-- MATERIALS PROVIDED follows --
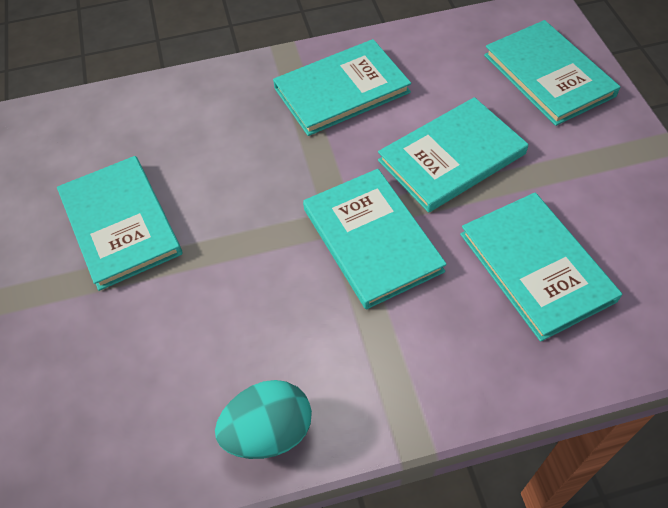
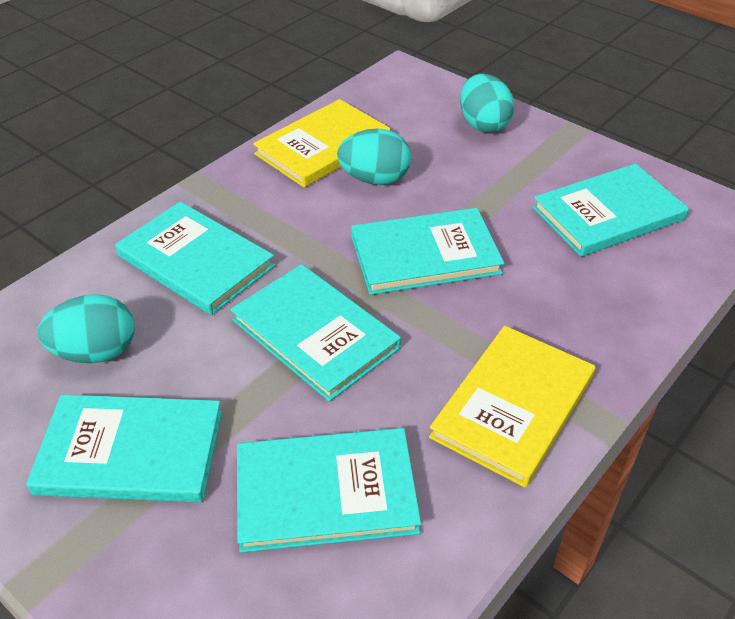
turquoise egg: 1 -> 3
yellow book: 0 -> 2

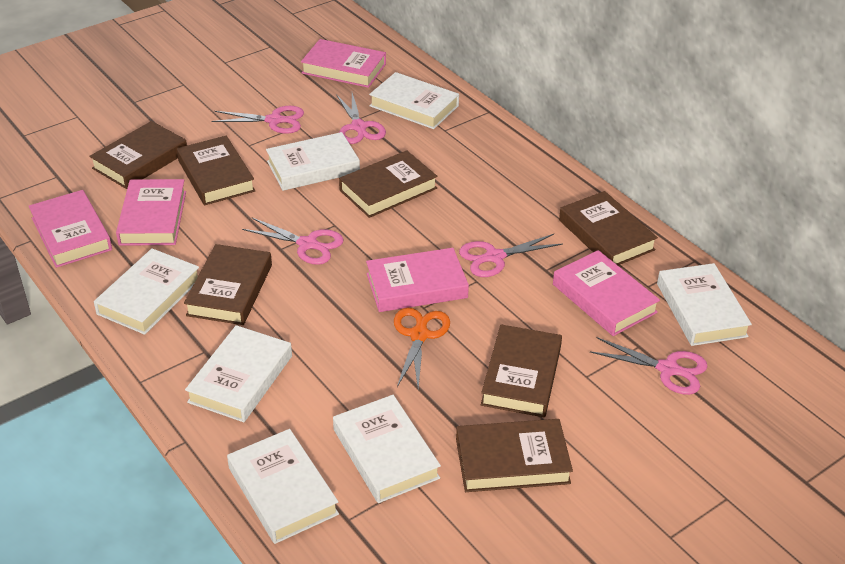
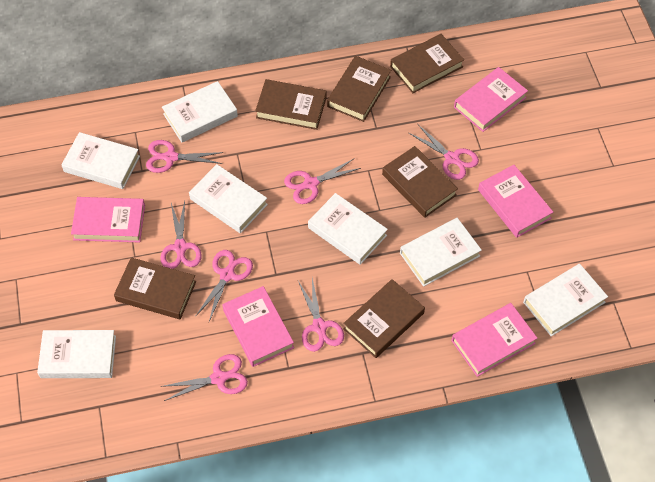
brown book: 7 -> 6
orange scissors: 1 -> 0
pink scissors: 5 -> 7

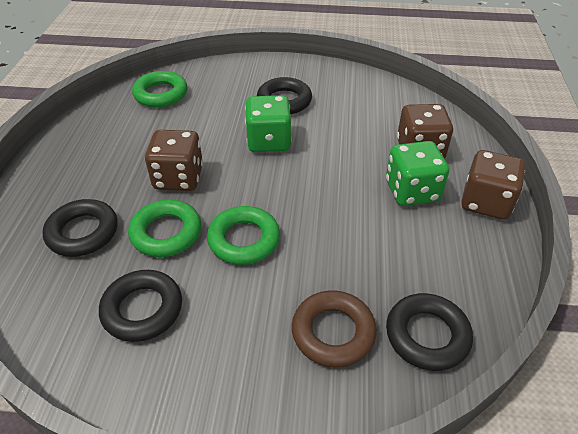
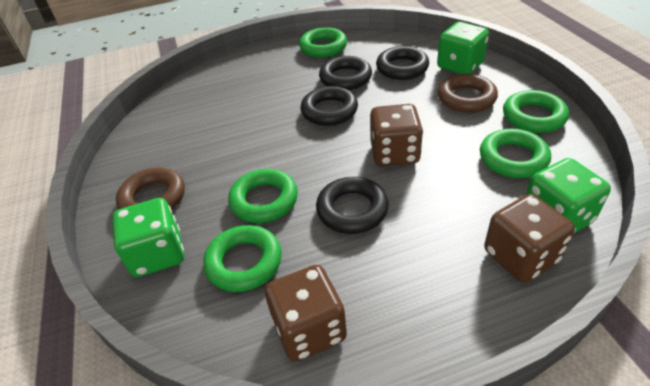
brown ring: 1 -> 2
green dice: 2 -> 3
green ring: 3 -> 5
-- MATERIALS PROVIDED concluded --
→ WORK INSTRUCTIONS:
Only the lines from the one that contains "yellow book: 0 -> 2" through the last line of the records may appear in the answer, retyped exactly and with no pictures.

→ TASK SOLUTION:
yellow book: 0 -> 2

brown book: 7 -> 6
orange scissors: 1 -> 0
pink scissors: 5 -> 7

brown ring: 1 -> 2
green dice: 2 -> 3
green ring: 3 -> 5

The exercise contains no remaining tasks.